[Difference listings]
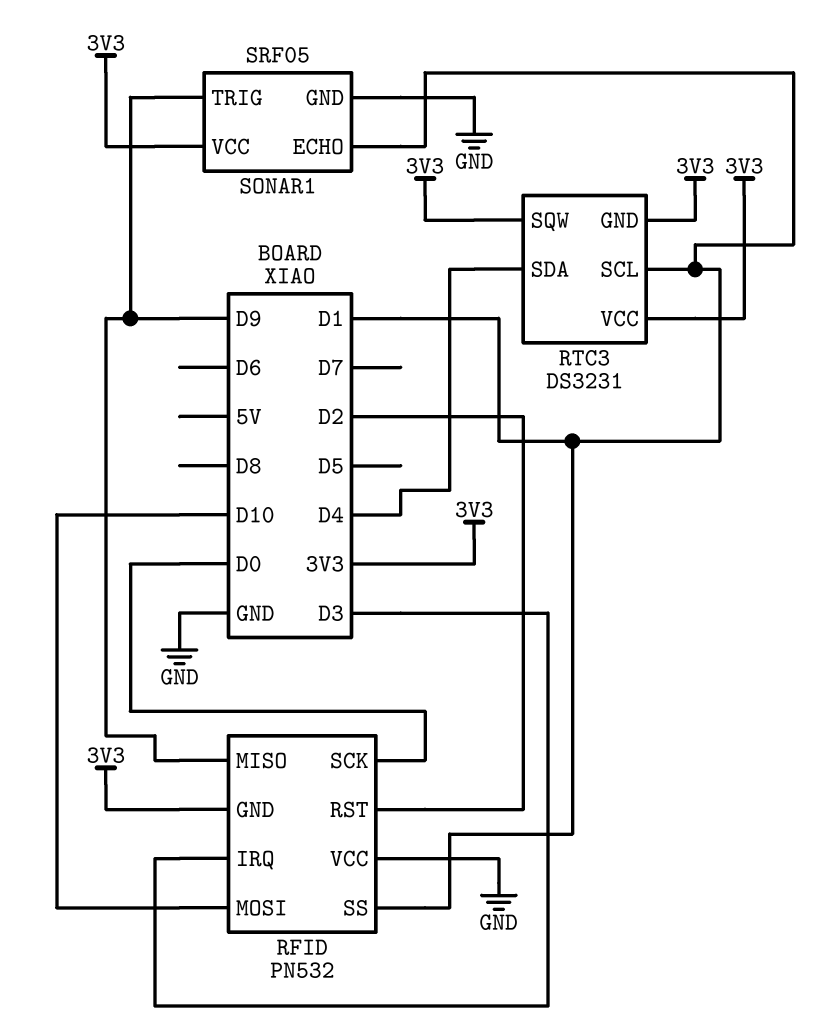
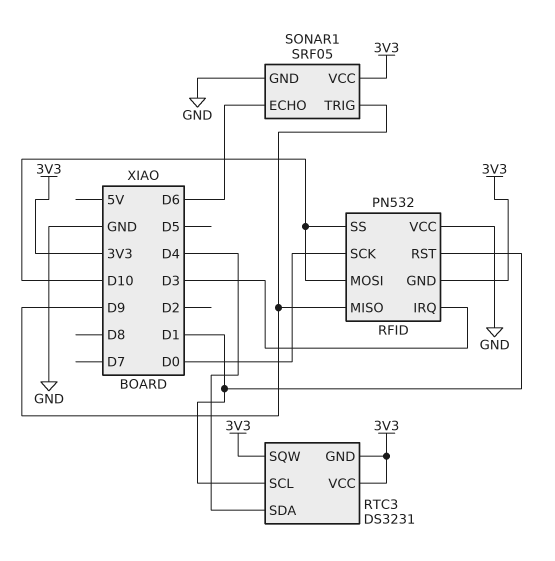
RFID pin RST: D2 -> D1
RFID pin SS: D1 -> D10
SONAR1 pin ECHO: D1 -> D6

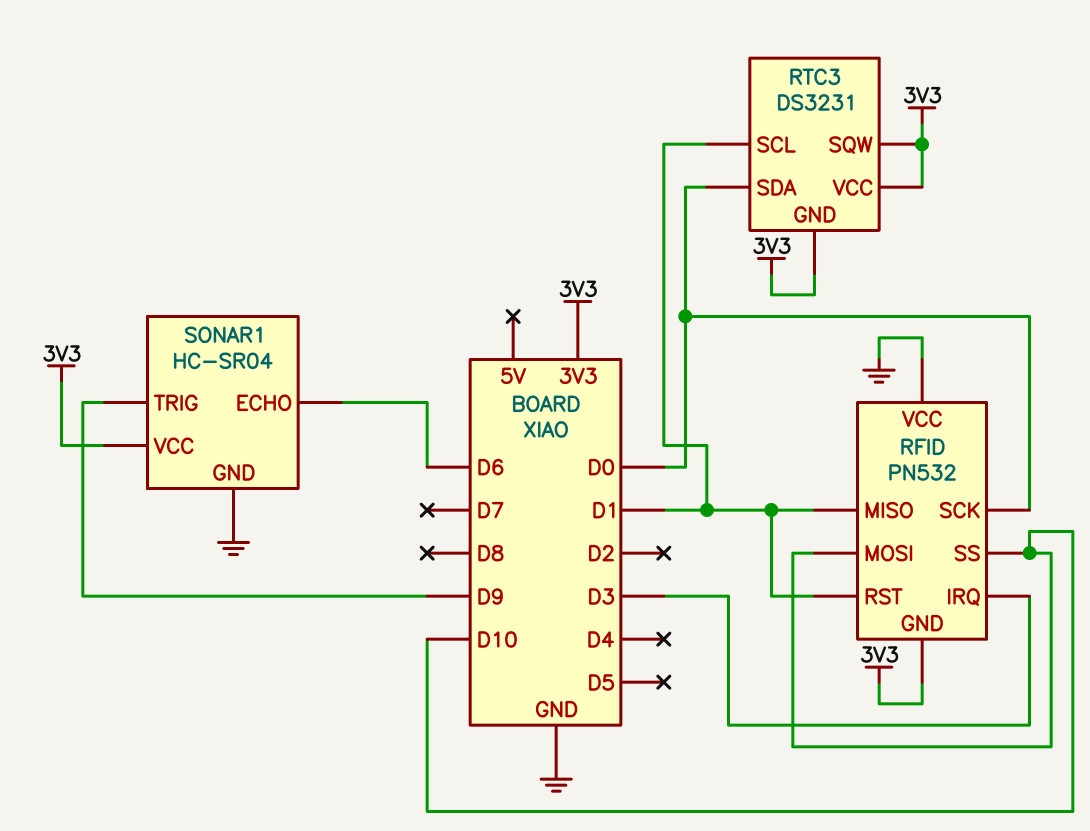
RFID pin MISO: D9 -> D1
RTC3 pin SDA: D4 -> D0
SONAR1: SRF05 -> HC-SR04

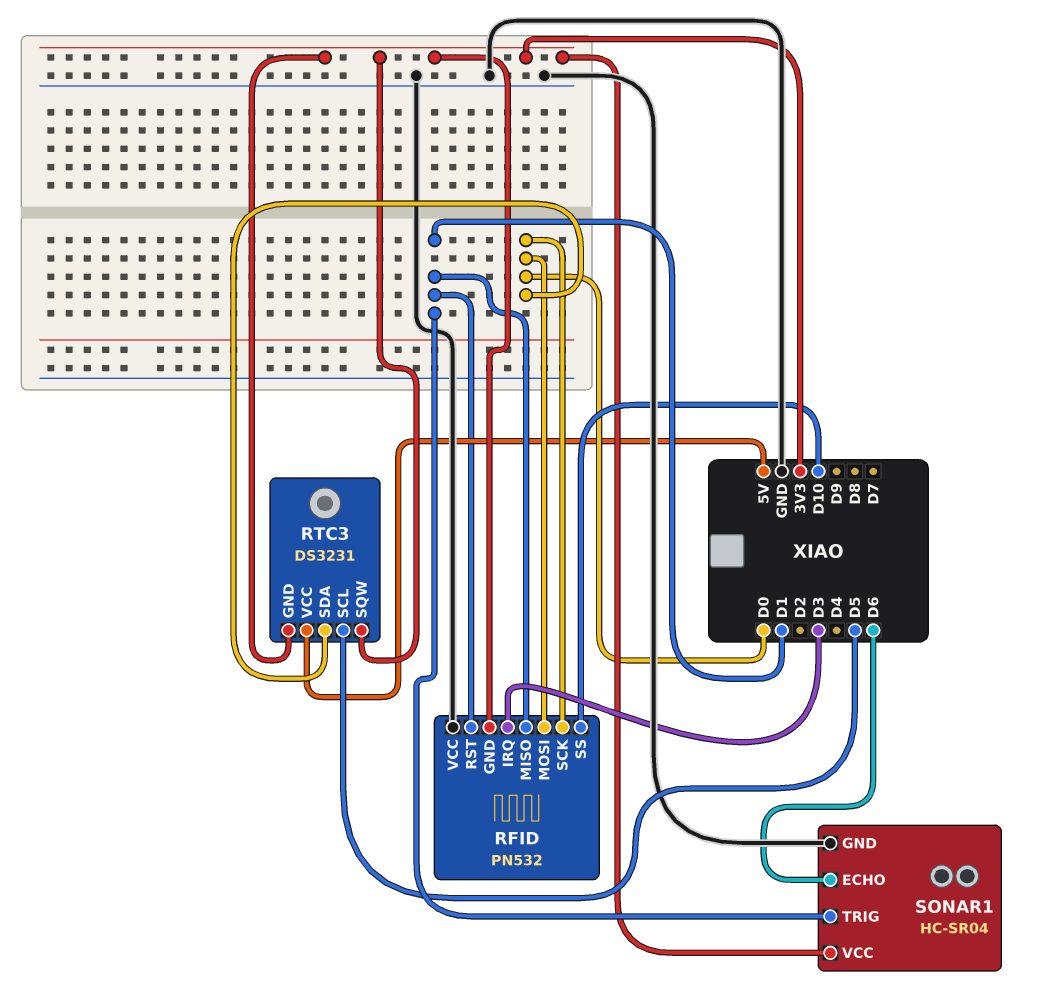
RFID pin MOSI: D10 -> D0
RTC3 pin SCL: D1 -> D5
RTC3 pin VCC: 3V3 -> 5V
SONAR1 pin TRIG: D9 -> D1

■ **Exercise requirements**
Restate the data word for word and exclude every picture.

■ **Task answer**
RFID pin RST: D2 -> D1
RFID pin SS: D1 -> D10
SONAR1 pin ECHO: D1 -> D6

RFID pin MISO: D9 -> D1
RTC3 pin SDA: D4 -> D0
SONAR1: SRF05 -> HC-SR04

RFID pin MOSI: D10 -> D0
RTC3 pin SCL: D1 -> D5
RTC3 pin VCC: 3V3 -> 5V
SONAR1 pin TRIG: D9 -> D1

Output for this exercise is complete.